Geospatial object detection data
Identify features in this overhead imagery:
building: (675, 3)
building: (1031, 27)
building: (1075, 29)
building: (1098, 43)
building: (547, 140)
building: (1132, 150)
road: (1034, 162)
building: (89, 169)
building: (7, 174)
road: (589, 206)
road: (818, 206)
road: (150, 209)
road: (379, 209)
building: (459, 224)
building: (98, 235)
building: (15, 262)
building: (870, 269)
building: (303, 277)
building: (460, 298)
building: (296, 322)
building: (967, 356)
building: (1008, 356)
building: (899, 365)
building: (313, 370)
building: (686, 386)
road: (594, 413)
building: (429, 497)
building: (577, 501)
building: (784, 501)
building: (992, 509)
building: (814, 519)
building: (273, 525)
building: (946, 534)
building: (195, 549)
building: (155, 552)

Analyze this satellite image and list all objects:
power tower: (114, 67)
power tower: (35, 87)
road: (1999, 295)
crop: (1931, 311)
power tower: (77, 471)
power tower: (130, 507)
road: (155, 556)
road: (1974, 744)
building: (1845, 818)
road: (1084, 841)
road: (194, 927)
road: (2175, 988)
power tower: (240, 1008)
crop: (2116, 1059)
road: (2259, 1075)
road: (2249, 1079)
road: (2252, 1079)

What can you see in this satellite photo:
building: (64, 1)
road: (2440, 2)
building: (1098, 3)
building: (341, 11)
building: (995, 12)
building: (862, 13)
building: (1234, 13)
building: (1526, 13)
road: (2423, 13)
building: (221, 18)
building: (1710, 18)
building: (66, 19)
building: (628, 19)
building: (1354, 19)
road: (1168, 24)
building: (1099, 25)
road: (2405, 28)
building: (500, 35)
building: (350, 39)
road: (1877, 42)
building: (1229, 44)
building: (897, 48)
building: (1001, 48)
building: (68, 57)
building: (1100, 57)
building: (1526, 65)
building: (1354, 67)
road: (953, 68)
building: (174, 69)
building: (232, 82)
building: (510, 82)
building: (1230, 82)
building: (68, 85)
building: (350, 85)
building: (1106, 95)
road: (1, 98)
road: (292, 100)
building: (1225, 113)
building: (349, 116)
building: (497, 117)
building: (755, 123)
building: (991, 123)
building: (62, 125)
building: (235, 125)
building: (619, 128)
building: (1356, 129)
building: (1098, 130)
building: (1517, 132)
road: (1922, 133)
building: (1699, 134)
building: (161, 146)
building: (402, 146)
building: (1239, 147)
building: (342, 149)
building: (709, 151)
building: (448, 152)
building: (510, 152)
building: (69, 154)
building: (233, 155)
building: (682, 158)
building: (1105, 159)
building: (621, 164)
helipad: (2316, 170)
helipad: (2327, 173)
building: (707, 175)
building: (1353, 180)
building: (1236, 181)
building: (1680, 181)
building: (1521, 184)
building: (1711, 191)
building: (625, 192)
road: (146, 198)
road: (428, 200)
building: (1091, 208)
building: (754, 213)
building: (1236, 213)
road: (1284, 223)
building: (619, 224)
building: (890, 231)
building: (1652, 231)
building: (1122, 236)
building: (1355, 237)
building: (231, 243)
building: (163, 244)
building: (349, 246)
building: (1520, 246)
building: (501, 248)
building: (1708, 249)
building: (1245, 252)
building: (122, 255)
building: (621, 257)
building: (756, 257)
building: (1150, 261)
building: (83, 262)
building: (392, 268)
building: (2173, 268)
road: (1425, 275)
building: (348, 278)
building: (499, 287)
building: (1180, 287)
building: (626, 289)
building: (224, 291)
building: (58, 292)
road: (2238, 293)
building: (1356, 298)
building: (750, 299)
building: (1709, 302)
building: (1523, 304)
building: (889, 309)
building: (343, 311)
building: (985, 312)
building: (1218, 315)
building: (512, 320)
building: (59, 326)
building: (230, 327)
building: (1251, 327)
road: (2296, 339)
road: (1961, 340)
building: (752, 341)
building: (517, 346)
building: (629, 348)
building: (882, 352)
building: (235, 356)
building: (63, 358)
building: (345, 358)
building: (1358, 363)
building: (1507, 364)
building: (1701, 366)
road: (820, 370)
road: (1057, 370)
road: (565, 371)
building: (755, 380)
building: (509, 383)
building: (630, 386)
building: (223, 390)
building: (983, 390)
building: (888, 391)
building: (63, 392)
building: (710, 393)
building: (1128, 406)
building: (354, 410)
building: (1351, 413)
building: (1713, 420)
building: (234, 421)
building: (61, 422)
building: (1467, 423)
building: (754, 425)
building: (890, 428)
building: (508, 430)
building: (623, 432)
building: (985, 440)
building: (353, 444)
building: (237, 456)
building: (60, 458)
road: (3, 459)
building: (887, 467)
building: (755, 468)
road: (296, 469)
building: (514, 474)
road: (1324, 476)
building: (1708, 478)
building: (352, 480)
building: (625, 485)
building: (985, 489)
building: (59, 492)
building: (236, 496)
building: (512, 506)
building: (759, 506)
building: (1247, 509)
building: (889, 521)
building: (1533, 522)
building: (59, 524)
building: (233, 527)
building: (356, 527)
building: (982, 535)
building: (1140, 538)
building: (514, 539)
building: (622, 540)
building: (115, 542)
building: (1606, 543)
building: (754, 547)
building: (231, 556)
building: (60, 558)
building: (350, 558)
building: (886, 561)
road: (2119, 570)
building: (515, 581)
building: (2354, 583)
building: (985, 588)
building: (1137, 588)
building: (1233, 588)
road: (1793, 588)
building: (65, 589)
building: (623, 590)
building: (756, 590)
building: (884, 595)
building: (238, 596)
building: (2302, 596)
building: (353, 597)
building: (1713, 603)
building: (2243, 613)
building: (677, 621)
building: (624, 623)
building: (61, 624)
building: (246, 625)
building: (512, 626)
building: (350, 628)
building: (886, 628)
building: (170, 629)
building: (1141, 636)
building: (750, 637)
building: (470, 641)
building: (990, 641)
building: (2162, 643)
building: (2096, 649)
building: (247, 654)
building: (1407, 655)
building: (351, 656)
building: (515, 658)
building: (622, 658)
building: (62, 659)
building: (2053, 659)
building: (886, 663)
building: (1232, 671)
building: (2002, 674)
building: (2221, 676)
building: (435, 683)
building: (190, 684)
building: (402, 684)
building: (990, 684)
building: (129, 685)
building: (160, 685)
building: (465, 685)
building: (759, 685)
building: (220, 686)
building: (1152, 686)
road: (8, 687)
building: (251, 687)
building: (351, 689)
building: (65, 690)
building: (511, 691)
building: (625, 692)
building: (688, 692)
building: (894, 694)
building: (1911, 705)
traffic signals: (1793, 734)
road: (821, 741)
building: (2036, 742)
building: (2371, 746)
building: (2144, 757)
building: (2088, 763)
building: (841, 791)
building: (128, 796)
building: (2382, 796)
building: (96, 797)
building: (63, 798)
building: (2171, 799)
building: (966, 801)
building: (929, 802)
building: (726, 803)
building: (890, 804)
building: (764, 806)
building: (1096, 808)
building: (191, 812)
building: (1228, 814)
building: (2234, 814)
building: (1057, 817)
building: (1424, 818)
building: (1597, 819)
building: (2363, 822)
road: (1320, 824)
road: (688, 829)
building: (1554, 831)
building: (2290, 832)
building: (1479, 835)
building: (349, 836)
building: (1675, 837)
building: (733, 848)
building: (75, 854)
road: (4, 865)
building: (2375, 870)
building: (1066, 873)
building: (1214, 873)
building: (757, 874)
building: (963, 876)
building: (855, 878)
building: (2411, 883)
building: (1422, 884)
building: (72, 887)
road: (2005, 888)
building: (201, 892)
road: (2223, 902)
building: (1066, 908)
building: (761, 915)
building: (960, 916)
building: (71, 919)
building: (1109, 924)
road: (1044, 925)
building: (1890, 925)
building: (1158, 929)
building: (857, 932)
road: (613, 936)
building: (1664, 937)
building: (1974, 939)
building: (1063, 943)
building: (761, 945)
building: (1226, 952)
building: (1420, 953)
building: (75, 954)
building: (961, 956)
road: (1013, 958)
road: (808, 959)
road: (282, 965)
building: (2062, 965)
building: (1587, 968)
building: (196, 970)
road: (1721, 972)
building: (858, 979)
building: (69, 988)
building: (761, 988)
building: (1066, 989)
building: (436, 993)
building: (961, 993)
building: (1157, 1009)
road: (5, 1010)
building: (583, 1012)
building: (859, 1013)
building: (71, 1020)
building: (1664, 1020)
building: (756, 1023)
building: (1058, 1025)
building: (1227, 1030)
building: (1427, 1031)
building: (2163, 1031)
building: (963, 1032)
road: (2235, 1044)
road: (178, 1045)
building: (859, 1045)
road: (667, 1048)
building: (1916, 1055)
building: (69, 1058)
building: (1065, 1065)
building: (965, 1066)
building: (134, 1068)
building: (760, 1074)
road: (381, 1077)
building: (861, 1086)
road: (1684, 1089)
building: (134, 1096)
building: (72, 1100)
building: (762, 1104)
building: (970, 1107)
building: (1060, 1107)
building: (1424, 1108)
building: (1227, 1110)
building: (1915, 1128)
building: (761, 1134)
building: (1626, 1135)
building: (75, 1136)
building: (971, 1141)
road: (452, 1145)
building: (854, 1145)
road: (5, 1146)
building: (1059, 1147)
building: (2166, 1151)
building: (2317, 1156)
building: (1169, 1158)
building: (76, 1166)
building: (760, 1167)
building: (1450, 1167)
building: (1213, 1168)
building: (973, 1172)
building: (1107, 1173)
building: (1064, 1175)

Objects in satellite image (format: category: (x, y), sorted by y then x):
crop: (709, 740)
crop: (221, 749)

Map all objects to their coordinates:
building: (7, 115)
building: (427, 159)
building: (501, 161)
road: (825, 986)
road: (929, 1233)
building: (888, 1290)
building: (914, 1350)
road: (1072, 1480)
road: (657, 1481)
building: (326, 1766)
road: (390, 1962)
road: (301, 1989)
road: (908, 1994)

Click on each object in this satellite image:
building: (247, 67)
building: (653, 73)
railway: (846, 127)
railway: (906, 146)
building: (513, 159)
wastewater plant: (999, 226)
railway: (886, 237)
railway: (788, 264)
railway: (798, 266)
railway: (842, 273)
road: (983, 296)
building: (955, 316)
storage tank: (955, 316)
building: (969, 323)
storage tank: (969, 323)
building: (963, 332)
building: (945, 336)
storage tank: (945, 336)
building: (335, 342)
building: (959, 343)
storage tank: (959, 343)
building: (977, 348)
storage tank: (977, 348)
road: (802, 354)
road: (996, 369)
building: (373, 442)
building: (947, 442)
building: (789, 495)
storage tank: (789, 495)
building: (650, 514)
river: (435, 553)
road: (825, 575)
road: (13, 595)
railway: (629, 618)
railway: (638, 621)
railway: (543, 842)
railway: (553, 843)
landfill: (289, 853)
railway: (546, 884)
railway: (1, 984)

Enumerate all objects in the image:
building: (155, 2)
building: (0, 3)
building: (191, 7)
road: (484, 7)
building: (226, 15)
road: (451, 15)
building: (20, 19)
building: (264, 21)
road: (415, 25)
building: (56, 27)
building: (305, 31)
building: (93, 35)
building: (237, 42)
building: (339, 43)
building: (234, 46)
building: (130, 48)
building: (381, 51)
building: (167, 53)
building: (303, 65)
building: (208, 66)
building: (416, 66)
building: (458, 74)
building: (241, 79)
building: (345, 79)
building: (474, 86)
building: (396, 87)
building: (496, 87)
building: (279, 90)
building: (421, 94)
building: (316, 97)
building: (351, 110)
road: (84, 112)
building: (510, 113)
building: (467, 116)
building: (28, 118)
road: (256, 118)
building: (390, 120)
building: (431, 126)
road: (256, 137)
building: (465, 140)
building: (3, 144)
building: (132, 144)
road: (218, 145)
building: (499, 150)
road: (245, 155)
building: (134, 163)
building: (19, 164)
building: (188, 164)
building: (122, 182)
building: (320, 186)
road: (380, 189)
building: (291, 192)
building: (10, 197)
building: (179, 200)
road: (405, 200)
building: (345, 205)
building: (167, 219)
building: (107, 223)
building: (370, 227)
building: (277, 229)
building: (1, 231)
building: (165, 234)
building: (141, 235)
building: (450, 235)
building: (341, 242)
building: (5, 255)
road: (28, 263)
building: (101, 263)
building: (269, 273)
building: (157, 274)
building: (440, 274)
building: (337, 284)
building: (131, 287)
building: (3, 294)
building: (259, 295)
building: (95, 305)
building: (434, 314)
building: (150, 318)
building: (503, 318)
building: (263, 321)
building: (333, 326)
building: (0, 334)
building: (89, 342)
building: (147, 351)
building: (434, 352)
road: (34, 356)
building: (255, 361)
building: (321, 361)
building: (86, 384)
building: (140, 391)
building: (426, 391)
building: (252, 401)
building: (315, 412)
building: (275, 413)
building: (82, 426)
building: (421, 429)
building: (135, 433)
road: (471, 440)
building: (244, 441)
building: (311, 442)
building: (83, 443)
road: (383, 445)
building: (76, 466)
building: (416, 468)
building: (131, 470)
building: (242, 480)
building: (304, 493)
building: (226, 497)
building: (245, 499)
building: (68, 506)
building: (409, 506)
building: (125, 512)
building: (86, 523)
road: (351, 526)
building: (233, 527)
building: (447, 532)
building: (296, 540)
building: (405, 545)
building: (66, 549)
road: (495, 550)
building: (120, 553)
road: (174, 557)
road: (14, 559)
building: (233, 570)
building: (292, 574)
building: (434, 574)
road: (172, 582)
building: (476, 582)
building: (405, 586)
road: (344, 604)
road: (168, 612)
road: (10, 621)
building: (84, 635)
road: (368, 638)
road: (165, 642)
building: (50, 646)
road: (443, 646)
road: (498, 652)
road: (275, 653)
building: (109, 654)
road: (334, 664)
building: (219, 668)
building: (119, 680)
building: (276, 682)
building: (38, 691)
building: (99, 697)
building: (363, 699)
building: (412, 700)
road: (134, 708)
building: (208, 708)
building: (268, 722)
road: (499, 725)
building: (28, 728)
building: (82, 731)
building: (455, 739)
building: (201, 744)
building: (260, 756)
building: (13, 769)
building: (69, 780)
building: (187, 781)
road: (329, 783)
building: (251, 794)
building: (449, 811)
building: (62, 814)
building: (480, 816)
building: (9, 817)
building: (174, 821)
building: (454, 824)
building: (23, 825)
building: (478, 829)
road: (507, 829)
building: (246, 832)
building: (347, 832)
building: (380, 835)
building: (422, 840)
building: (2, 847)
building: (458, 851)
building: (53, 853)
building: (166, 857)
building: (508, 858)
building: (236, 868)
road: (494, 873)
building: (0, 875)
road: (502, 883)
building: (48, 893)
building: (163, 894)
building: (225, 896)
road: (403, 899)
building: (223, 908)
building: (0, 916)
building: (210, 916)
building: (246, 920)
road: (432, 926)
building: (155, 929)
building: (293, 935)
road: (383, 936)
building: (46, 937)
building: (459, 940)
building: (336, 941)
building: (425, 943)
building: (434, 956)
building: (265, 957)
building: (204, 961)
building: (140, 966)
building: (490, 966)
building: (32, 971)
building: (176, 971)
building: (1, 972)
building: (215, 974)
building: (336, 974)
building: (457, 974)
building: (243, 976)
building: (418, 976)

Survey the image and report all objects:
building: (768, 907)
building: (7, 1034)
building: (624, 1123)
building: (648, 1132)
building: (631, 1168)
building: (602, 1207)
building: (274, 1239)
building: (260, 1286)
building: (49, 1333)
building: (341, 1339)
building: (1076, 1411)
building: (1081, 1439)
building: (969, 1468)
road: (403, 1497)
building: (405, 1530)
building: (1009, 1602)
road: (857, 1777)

* Job item *
Find out how many lines in the data above hold the word "this". Write only the number.

* Response *
4